[Excerpts from a dataset]
╔══

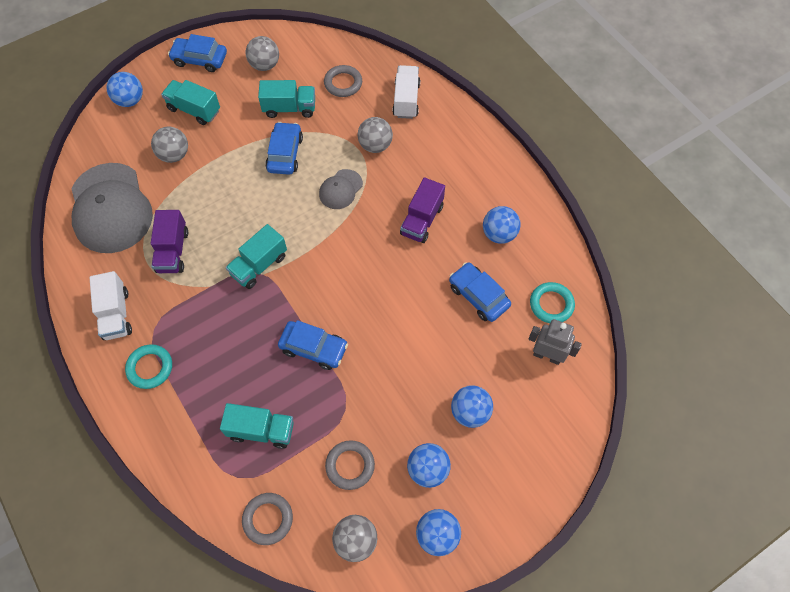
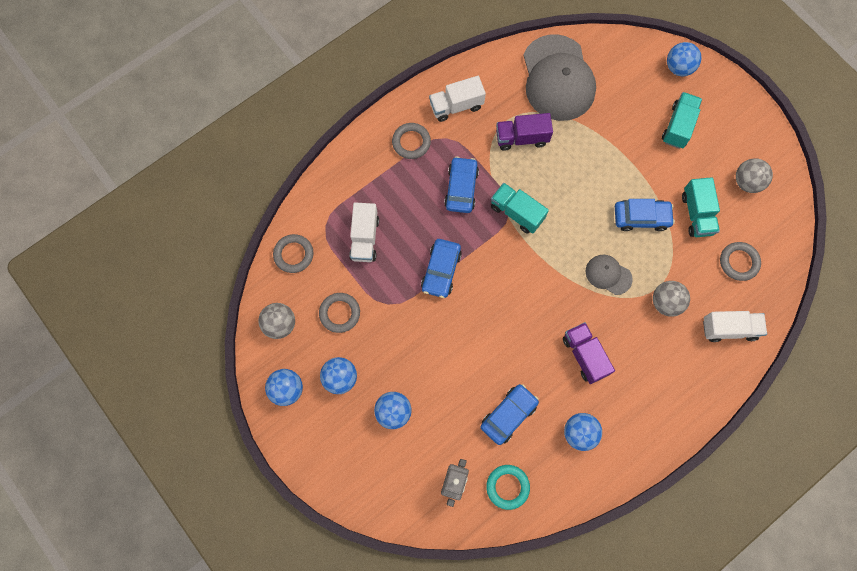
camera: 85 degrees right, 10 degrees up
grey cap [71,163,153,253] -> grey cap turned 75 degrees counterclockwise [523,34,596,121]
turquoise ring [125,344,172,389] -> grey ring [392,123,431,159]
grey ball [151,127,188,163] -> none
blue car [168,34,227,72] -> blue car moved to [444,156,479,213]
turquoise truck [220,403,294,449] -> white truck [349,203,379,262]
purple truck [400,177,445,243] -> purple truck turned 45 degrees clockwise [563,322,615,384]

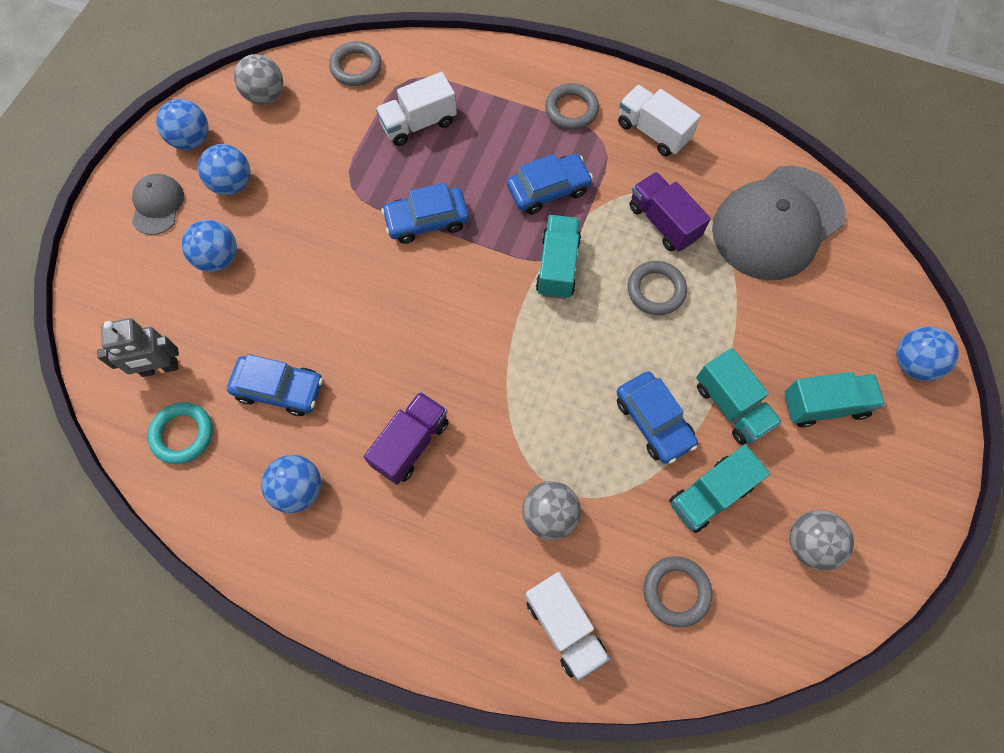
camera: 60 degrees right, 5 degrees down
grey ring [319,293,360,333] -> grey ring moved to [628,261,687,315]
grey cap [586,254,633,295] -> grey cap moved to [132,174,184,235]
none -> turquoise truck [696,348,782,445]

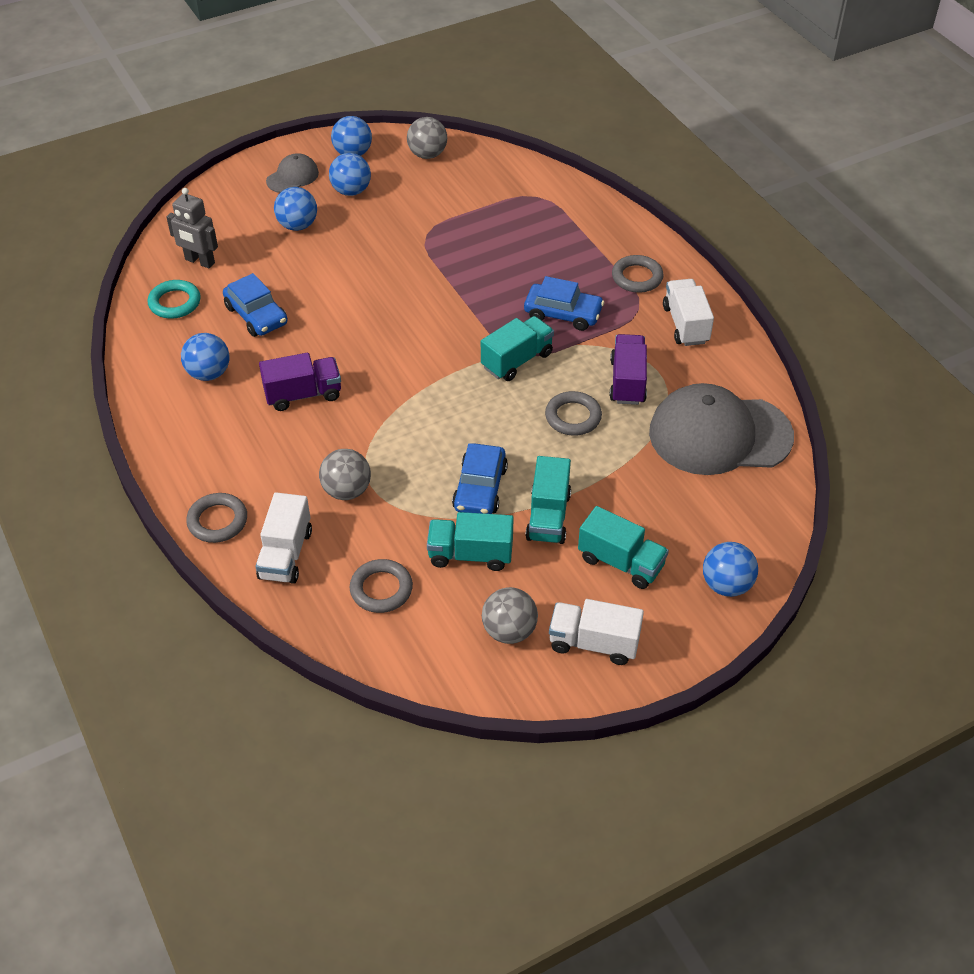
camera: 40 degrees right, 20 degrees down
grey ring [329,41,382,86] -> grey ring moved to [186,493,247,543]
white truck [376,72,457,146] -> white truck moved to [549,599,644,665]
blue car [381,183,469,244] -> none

╚══
╔══

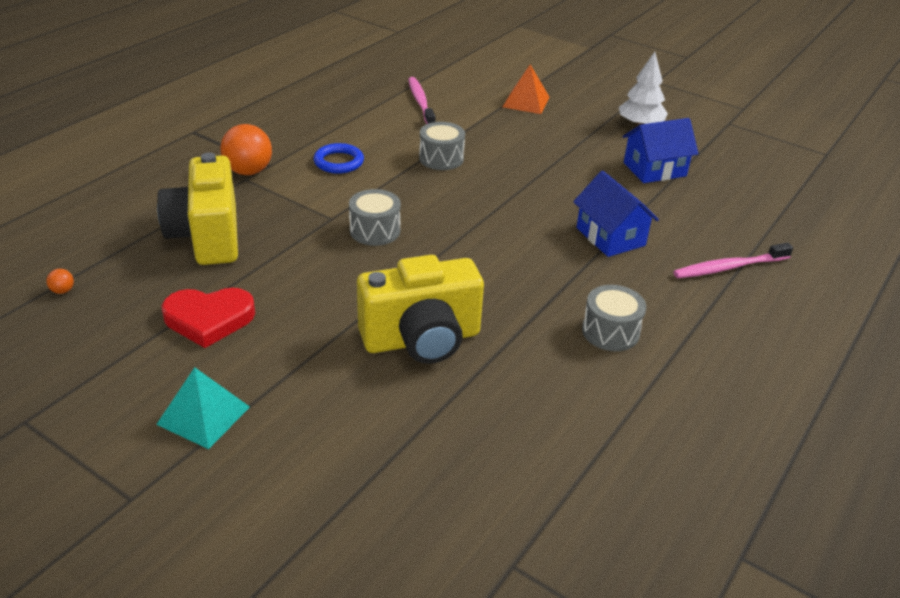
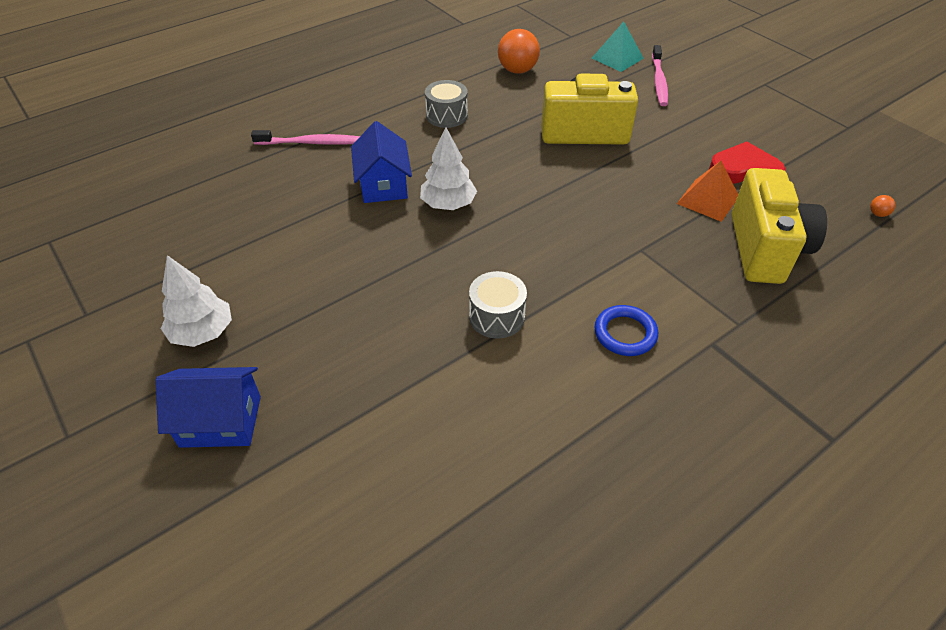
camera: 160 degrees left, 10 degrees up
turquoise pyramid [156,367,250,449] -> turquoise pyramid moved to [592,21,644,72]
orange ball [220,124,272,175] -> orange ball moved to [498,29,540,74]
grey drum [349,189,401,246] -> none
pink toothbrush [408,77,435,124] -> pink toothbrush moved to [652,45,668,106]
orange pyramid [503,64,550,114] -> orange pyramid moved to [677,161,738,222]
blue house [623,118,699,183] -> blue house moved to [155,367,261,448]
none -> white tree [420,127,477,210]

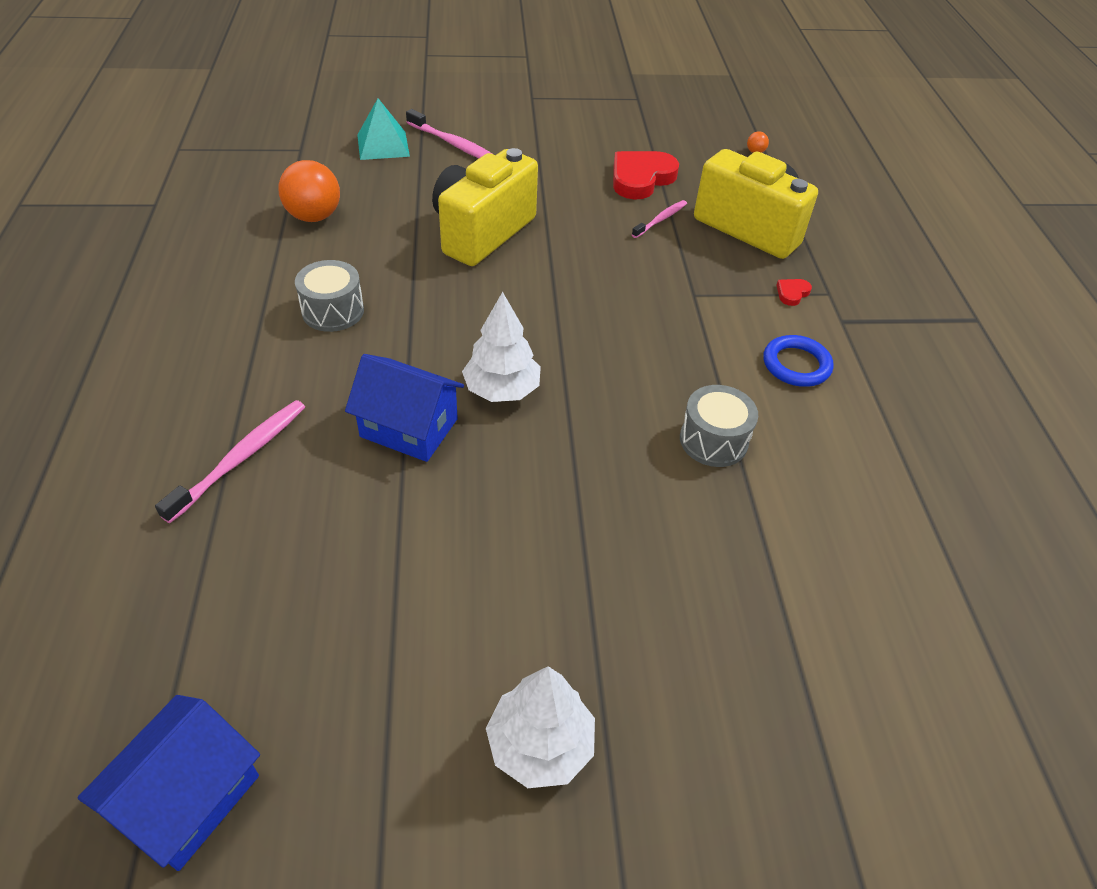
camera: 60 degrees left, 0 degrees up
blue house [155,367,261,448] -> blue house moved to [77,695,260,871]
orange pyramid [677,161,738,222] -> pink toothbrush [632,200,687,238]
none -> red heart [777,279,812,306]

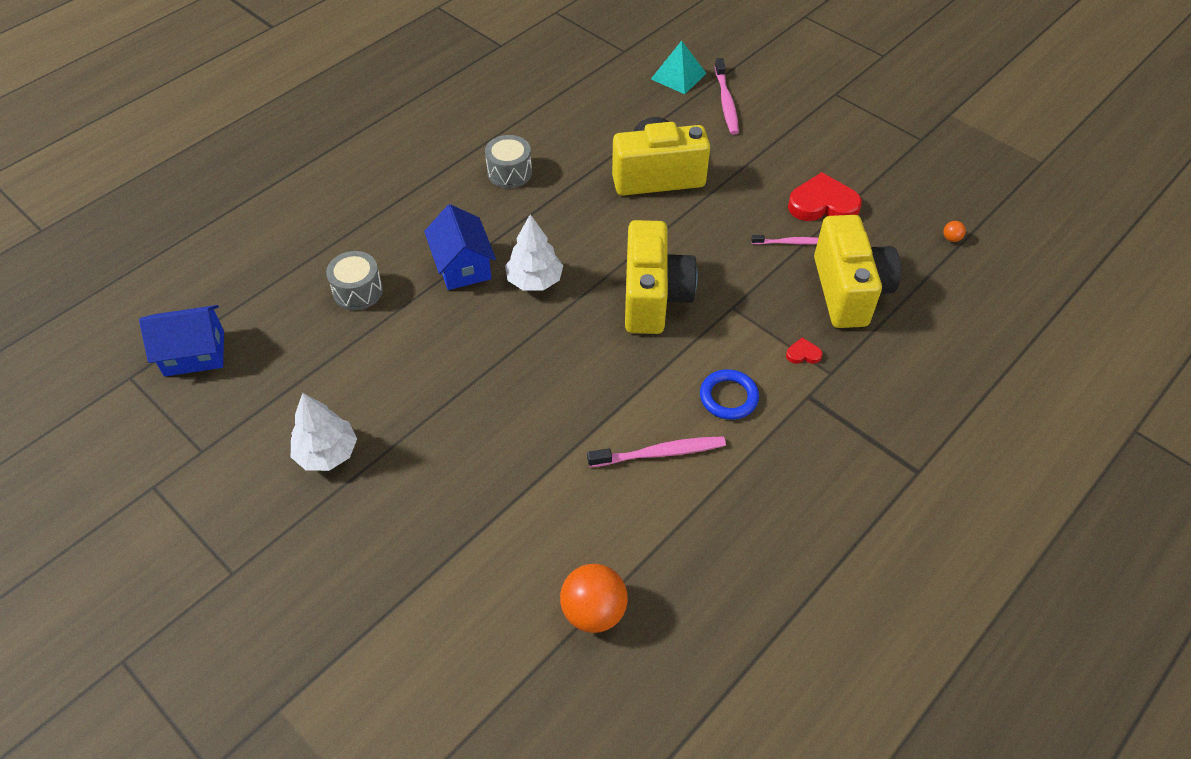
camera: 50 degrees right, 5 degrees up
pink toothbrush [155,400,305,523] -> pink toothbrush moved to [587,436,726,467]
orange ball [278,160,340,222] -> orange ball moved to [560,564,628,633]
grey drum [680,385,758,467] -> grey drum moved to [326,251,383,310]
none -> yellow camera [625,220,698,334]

╚══
╔══

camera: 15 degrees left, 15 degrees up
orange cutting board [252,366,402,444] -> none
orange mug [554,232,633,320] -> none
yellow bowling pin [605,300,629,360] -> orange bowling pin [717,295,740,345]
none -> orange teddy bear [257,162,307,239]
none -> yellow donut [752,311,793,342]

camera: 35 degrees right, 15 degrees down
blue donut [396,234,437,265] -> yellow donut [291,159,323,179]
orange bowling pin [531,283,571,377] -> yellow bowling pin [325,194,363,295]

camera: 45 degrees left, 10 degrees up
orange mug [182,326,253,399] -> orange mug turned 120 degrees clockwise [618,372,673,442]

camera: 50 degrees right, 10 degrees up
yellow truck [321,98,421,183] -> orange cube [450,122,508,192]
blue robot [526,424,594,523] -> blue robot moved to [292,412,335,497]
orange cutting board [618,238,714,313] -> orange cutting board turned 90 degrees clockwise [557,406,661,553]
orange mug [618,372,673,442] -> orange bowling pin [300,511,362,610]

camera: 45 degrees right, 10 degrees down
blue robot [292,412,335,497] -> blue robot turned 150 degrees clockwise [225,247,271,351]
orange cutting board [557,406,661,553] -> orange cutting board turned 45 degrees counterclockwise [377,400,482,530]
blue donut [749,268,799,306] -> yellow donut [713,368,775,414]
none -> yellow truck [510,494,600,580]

╚══

**WORK TASK**
For the lines above, output exactly those from the line containing "orange cutting board [618,238,714,313]" through the line containing "none -> yellow truck [510,494,600,580]", and skip the others.

**RESPONSE**
orange cutting board [618,238,714,313] -> orange cutting board turned 90 degrees clockwise [557,406,661,553]
orange mug [618,372,673,442] -> orange bowling pin [300,511,362,610]

camera: 45 degrees right, 10 degrees down
blue robot [292,412,335,497] -> blue robot turned 150 degrees clockwise [225,247,271,351]
orange cutting board [557,406,661,553] -> orange cutting board turned 45 degrees counterclockwise [377,400,482,530]
blue donut [749,268,799,306] -> yellow donut [713,368,775,414]
none -> yellow truck [510,494,600,580]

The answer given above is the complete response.